[Opening Information provided section]

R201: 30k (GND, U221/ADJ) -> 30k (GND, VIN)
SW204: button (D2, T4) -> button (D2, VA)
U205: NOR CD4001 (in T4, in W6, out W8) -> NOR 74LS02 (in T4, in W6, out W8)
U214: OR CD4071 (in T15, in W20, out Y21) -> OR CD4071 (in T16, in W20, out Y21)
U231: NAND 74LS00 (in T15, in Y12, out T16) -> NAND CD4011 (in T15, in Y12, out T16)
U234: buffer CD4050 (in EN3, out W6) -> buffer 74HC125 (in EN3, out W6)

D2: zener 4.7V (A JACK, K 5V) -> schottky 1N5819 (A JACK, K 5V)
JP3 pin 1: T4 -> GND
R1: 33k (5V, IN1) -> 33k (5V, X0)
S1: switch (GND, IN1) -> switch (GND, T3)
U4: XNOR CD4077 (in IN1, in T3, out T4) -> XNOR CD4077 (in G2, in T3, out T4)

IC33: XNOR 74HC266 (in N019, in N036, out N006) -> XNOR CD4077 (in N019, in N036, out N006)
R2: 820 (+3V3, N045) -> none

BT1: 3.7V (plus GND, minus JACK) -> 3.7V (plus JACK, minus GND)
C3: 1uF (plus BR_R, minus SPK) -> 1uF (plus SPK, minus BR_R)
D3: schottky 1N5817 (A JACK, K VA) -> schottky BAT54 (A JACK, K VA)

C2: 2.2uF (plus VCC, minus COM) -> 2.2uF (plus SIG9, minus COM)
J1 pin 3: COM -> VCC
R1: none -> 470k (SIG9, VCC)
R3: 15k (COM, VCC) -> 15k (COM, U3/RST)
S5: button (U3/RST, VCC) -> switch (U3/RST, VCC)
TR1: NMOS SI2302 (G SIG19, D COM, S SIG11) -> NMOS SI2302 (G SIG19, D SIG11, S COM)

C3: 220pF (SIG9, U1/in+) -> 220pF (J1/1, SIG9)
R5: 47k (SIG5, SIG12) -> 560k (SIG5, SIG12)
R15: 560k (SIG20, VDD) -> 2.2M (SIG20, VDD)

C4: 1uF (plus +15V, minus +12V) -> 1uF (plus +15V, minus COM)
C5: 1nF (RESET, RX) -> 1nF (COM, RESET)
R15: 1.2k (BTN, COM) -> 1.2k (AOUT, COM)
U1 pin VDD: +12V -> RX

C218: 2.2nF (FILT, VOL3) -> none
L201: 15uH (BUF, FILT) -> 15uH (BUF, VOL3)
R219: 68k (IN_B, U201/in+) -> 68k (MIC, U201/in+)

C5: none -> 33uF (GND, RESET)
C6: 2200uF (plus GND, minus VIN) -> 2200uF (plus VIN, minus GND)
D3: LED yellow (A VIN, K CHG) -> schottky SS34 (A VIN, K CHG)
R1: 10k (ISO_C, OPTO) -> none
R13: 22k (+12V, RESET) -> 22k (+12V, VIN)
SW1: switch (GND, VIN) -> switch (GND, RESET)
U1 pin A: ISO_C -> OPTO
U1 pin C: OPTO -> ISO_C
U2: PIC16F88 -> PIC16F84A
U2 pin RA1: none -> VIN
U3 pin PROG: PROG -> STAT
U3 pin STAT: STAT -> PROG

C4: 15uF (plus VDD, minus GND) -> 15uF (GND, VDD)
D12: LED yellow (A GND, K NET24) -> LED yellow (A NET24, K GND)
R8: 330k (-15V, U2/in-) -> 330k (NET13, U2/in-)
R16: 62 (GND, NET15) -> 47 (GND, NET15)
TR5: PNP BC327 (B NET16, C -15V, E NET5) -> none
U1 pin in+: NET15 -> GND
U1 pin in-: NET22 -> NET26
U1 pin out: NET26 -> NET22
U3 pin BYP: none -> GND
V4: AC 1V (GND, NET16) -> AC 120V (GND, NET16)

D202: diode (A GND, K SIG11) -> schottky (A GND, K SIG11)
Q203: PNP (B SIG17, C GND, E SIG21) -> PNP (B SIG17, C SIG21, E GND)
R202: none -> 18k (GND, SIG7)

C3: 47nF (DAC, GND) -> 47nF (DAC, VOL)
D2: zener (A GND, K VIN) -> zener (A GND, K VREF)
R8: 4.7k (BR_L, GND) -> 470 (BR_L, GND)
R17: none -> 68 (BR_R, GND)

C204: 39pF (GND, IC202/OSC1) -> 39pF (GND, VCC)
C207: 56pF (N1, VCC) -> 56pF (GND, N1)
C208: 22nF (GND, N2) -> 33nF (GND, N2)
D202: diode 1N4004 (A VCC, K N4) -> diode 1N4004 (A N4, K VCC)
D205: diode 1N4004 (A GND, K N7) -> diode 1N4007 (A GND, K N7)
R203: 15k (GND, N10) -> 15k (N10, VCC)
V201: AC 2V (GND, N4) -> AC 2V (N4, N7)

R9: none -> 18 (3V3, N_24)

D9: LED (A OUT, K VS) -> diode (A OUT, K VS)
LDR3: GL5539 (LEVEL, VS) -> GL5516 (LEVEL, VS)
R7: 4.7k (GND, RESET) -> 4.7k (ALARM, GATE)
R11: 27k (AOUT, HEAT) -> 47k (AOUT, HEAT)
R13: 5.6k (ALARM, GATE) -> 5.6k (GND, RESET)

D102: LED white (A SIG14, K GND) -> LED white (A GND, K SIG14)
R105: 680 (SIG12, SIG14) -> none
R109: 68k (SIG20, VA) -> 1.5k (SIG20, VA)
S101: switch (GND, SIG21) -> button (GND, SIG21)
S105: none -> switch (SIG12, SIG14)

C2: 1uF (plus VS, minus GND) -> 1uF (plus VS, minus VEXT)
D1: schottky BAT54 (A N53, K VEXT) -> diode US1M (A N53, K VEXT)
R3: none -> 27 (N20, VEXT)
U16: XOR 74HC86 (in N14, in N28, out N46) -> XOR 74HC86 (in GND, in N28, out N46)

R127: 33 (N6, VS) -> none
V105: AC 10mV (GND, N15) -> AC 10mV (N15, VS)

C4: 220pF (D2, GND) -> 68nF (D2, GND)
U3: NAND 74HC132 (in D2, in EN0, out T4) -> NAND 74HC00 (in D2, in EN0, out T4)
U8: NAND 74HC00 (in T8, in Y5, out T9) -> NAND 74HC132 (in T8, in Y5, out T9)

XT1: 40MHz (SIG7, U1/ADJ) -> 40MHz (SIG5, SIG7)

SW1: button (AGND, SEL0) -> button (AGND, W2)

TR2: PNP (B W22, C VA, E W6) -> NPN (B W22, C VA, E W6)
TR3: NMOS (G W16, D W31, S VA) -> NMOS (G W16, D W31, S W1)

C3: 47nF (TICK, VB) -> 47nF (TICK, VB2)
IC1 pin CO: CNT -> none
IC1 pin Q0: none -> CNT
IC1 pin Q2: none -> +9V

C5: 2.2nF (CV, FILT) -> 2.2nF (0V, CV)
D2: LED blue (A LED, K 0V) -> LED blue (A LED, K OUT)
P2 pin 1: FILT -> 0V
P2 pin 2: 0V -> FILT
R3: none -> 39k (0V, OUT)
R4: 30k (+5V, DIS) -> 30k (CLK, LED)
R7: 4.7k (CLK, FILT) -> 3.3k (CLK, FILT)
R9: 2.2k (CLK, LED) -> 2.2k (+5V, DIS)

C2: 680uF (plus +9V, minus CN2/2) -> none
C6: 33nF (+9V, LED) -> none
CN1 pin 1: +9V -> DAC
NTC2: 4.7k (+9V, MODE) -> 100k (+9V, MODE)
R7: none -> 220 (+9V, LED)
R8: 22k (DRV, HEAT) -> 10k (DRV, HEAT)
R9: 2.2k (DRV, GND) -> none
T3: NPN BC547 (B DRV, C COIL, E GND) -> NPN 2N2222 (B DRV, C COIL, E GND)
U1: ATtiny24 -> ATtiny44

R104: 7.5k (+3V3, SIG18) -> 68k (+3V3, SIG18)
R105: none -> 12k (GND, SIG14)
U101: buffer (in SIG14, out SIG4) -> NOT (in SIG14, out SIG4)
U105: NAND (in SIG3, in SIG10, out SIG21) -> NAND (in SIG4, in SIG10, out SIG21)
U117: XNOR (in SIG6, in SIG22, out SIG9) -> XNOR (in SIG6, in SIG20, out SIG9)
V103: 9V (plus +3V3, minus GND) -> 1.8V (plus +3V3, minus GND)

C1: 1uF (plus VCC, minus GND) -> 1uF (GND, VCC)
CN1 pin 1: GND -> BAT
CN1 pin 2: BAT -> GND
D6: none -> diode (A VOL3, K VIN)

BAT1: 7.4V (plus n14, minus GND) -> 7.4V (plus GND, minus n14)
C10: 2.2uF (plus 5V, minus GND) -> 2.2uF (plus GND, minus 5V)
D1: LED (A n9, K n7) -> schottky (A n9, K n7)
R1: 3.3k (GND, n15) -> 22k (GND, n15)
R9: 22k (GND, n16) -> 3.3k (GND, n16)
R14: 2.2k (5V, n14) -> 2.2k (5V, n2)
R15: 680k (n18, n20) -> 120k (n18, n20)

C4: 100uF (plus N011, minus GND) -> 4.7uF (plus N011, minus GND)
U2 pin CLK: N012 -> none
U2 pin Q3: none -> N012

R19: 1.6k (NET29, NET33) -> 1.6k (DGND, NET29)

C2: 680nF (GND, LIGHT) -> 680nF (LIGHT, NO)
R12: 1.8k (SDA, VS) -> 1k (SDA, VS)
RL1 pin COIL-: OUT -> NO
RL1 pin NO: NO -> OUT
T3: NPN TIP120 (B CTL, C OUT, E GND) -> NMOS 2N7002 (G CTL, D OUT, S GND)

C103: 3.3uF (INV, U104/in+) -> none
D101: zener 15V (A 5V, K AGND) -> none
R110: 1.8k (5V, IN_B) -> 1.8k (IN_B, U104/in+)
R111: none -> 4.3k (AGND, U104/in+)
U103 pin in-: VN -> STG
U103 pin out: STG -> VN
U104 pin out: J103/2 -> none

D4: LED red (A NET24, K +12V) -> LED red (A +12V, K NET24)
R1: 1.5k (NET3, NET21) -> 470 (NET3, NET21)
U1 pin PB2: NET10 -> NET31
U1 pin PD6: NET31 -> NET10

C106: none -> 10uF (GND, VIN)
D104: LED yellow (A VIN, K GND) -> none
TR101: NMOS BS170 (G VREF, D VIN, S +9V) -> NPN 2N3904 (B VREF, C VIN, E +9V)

[Closing Information provided section]

Look above for the line with "R219: 68k (IN_B, U201/in+)" and the line with "D202: diode 1N4004". Write out those two lines and all the lines between them, exactly, and no others.

R219: 68k (IN_B, U201/in+) -> 68k (MIC, U201/in+)

C5: none -> 33uF (GND, RESET)
C6: 2200uF (plus GND, minus VIN) -> 2200uF (plus VIN, minus GND)
D3: LED yellow (A VIN, K CHG) -> schottky SS34 (A VIN, K CHG)
R1: 10k (ISO_C, OPTO) -> none
R13: 22k (+12V, RESET) -> 22k (+12V, VIN)
SW1: switch (GND, VIN) -> switch (GND, RESET)
U1 pin A: ISO_C -> OPTO
U1 pin C: OPTO -> ISO_C
U2: PIC16F88 -> PIC16F84A
U2 pin RA1: none -> VIN
U3 pin PROG: PROG -> STAT
U3 pin STAT: STAT -> PROG

C4: 15uF (plus VDD, minus GND) -> 15uF (GND, VDD)
D12: LED yellow (A GND, K NET24) -> LED yellow (A NET24, K GND)
R8: 330k (-15V, U2/in-) -> 330k (NET13, U2/in-)
R16: 62 (GND, NET15) -> 47 (GND, NET15)
TR5: PNP BC327 (B NET16, C -15V, E NET5) -> none
U1 pin in+: NET15 -> GND
U1 pin in-: NET22 -> NET26
U1 pin out: NET26 -> NET22
U3 pin BYP: none -> GND
V4: AC 1V (GND, NET16) -> AC 120V (GND, NET16)

D202: diode (A GND, K SIG11) -> schottky (A GND, K SIG11)
Q203: PNP (B SIG17, C GND, E SIG21) -> PNP (B SIG17, C SIG21, E GND)
R202: none -> 18k (GND, SIG7)

C3: 47nF (DAC, GND) -> 47nF (DAC, VOL)
D2: zener (A GND, K VIN) -> zener (A GND, K VREF)
R8: 4.7k (BR_L, GND) -> 470 (BR_L, GND)
R17: none -> 68 (BR_R, GND)

C204: 39pF (GND, IC202/OSC1) -> 39pF (GND, VCC)
C207: 56pF (N1, VCC) -> 56pF (GND, N1)
C208: 22nF (GND, N2) -> 33nF (GND, N2)
D202: diode 1N4004 (A VCC, K N4) -> diode 1N4004 (A N4, K VCC)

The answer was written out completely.